> Task item
Your answer should consist of each line below that includes the word "STEPPER".

[Items from a data source]
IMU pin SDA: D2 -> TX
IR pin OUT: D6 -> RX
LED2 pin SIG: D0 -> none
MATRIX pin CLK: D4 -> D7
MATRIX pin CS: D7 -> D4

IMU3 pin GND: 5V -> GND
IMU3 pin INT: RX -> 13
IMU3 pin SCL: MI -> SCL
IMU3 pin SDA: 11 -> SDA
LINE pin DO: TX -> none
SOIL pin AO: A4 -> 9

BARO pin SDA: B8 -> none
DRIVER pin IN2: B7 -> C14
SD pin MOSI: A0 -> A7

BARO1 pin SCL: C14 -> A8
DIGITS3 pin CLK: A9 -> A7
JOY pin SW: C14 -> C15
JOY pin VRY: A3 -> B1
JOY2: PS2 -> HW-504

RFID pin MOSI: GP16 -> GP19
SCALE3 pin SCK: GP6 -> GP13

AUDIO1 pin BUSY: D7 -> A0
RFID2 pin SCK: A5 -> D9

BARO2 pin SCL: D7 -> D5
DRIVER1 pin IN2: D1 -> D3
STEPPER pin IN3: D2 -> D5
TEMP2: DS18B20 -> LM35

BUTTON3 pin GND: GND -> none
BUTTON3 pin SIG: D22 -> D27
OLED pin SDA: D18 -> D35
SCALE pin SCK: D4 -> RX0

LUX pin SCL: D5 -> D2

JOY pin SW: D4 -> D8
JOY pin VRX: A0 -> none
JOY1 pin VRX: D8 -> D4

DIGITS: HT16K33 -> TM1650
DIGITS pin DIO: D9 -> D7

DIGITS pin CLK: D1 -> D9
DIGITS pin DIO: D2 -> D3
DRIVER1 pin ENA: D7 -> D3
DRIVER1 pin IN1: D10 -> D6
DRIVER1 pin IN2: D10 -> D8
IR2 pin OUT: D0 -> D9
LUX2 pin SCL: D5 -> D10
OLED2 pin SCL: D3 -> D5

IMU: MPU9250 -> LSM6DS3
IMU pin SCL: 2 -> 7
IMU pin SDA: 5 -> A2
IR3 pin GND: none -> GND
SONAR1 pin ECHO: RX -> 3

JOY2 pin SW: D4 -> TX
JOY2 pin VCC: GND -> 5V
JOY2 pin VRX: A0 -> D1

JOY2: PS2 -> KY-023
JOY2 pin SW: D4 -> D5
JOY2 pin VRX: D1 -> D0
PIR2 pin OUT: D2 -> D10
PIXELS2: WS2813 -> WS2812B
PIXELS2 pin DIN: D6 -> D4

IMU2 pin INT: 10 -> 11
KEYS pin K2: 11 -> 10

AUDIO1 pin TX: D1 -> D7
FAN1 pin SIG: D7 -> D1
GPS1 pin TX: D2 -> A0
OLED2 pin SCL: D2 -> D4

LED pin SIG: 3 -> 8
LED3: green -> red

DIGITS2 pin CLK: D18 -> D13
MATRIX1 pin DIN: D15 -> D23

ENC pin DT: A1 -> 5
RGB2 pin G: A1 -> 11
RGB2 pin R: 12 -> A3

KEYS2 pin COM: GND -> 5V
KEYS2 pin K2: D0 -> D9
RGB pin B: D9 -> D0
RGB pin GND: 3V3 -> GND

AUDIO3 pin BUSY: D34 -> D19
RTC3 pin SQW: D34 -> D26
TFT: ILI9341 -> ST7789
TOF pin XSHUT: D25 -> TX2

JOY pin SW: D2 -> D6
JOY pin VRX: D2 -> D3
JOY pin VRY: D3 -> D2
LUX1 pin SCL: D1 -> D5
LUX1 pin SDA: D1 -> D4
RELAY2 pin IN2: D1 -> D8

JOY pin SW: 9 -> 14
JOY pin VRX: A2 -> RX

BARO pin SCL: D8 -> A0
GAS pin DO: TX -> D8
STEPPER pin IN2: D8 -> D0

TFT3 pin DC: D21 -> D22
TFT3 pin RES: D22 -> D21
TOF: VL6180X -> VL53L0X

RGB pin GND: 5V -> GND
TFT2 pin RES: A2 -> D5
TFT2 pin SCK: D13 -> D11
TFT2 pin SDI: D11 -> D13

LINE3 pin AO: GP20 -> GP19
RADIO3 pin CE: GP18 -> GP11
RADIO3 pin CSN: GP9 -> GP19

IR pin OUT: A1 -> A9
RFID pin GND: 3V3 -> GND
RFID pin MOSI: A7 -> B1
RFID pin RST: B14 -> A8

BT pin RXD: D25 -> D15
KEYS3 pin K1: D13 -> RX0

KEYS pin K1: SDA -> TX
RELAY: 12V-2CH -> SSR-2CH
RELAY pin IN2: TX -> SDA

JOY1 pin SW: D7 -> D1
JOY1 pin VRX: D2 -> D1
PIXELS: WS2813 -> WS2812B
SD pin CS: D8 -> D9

> Final answer
STEPPER pin IN3: D2 -> D5
STEPPER pin IN2: D8 -> D0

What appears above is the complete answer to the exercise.